Source material

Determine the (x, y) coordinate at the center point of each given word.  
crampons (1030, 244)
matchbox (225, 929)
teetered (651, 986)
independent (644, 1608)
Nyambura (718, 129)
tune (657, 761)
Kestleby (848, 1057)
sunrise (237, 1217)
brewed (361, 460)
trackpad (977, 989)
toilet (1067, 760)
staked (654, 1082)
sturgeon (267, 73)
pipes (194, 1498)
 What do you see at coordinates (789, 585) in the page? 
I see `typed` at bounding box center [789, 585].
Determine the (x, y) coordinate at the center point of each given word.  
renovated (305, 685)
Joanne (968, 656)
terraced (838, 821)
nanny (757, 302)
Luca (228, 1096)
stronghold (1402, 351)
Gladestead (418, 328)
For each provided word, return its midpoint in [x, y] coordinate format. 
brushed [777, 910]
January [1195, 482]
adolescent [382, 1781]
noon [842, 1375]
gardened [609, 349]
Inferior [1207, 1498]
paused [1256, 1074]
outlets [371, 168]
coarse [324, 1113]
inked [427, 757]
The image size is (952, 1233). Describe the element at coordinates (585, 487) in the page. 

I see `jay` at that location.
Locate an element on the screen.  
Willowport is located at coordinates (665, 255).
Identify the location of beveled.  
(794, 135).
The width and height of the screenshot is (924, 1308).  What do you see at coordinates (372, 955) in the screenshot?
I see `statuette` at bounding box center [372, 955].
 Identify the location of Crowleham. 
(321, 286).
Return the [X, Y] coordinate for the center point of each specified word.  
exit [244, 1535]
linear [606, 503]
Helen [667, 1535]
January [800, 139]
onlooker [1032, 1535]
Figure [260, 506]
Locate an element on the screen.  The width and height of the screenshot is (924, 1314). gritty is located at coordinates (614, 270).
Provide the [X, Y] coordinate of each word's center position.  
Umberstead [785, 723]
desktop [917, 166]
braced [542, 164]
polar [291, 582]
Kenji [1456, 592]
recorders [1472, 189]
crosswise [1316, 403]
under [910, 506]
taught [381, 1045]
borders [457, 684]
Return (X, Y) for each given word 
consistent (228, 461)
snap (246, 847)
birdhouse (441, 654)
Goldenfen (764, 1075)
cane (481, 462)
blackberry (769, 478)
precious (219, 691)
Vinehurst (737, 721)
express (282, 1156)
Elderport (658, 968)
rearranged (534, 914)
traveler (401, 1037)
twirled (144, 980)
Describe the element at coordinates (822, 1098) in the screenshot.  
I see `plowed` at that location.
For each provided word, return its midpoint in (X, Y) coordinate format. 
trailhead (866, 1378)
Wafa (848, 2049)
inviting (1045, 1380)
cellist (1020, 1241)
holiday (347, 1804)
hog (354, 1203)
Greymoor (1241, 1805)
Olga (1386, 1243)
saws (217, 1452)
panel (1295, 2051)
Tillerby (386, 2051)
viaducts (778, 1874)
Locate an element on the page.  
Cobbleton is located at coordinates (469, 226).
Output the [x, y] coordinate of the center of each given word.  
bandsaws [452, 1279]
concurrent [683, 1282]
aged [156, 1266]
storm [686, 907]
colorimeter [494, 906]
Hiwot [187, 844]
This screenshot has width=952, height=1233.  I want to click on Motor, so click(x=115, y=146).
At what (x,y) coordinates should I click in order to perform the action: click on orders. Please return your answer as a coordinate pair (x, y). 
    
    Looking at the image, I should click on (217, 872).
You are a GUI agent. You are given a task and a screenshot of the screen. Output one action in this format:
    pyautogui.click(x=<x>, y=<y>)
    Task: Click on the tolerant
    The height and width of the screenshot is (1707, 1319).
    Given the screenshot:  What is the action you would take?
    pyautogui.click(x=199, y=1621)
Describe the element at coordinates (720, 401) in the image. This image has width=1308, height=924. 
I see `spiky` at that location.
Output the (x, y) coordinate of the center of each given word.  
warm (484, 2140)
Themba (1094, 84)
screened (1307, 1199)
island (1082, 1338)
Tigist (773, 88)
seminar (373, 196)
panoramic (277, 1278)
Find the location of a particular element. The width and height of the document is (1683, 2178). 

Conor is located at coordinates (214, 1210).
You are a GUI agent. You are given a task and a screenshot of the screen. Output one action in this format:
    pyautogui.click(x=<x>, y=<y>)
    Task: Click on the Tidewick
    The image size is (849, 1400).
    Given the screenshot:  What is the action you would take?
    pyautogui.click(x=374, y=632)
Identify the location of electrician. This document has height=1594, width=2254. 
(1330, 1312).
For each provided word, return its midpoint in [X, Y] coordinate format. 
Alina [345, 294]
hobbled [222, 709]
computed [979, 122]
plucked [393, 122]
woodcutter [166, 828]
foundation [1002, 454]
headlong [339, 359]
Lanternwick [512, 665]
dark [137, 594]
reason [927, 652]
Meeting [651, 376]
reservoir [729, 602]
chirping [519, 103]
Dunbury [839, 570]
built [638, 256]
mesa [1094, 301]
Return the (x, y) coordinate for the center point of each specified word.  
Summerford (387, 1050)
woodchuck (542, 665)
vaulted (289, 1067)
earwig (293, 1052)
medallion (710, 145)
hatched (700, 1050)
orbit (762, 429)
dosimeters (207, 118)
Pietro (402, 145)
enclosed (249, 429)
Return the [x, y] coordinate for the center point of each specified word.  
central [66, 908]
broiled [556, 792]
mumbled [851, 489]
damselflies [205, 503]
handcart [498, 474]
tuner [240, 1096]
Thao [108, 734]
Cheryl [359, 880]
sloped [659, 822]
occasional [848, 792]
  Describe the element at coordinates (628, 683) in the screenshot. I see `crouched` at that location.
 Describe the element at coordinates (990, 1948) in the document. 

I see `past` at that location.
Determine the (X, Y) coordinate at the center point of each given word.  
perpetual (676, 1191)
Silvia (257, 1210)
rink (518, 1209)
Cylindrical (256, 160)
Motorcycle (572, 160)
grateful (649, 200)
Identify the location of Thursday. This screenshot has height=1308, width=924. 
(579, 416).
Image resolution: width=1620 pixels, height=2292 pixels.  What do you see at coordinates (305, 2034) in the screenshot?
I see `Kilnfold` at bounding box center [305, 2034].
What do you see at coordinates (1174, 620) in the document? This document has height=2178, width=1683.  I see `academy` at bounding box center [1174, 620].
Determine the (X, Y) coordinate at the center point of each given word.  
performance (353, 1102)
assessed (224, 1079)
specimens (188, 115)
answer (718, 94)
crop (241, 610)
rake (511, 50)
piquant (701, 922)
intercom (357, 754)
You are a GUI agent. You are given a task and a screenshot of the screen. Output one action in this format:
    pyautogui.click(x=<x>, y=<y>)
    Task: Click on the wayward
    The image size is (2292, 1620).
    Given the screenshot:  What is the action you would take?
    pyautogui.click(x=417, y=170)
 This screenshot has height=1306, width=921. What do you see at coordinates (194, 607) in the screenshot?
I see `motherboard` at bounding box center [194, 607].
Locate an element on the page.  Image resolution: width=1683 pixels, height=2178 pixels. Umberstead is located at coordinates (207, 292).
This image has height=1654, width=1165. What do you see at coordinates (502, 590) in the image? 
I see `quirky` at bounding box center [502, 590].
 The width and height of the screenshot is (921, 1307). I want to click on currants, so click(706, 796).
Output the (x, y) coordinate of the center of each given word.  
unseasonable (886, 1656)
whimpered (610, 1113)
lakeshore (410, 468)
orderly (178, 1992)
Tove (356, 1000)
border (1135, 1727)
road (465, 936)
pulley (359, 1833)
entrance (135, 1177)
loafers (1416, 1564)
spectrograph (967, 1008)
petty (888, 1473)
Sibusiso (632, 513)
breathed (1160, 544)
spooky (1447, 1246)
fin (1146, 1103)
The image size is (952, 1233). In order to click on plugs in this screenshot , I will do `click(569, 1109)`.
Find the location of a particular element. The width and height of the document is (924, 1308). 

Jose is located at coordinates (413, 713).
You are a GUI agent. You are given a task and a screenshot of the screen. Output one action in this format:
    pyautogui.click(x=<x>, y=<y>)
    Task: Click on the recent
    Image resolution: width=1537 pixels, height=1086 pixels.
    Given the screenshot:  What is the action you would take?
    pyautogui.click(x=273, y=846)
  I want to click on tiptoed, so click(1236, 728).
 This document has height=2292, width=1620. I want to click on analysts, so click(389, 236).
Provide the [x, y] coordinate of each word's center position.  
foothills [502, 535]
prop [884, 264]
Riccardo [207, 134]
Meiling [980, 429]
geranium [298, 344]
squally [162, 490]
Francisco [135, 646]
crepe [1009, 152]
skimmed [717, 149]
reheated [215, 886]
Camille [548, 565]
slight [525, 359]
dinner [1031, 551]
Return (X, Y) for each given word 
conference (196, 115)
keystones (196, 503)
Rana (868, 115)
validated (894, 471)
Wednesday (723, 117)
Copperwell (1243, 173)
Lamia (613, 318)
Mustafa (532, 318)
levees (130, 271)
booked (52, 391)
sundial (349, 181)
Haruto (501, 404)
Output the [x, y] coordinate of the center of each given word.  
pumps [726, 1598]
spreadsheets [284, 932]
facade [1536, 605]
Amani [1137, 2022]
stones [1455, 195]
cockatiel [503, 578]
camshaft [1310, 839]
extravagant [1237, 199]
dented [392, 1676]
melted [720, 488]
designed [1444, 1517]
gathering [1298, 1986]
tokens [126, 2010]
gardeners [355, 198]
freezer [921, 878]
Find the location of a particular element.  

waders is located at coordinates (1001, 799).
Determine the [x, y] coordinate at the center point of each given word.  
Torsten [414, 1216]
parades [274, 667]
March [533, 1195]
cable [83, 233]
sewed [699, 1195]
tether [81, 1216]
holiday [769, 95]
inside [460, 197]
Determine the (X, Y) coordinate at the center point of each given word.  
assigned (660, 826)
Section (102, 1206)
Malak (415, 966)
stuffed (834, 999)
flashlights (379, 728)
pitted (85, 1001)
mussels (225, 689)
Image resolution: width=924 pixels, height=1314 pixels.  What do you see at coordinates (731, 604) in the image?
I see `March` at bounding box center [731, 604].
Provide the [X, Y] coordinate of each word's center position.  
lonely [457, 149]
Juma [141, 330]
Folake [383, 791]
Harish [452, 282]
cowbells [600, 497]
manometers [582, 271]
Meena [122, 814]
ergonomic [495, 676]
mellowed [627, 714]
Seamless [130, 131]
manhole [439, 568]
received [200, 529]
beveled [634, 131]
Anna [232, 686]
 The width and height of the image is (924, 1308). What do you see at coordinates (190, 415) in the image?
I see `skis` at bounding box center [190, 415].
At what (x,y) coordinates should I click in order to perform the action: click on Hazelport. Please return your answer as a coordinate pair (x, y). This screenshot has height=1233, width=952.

Requirements
Reproduce the records verbatim, from the first line through the line containing "coordinates (614, 270).", with both ends included.

Result of the task
Determine the (x, y) coordinate at the center point of each given word.  
crampons (1030, 244)
matchbox (225, 929)
teetered (651, 986)
independent (644, 1608)
Nyambura (718, 129)
tune (657, 761)
Kestleby (848, 1057)
sunrise (237, 1217)
brewed (361, 460)
trackpad (977, 989)
toilet (1067, 760)
staked (654, 1082)
sturgeon (267, 73)
pipes (194, 1498)
 What do you see at coordinates (789, 585) in the page? 
I see `typed` at bounding box center [789, 585].
Determine the (x, y) coordinate at the center point of each given word.  
renovated (305, 685)
Joanne (968, 656)
terraced (838, 821)
nanny (757, 302)
Luca (228, 1096)
stronghold (1402, 351)
Gladestead (418, 328)
For each provided word, return its midpoint in [x, y] coordinate format. 
brushed [777, 910]
January [1195, 482]
adolescent [382, 1781]
noon [842, 1375]
gardened [609, 349]
Inferior [1207, 1498]
paused [1256, 1074]
outlets [371, 168]
coarse [324, 1113]
inked [427, 757]
The image size is (952, 1233). Describe the element at coordinates (585, 487) in the page. 

I see `jay` at that location.
Locate an element on the screen.  
Willowport is located at coordinates (665, 255).
Identify the location of beveled.  
(794, 135).
The width and height of the screenshot is (924, 1308).  What do you see at coordinates (372, 955) in the screenshot?
I see `statuette` at bounding box center [372, 955].
 Identify the location of Crowleham. 
(321, 286).
Return the [X, Y] coordinate for the center point of each specified word.  
exit [244, 1535]
linear [606, 503]
Helen [667, 1535]
January [800, 139]
onlooker [1032, 1535]
Figure [260, 506]
Locate an element on the screen.  The width and height of the screenshot is (924, 1314). gritty is located at coordinates (614, 270).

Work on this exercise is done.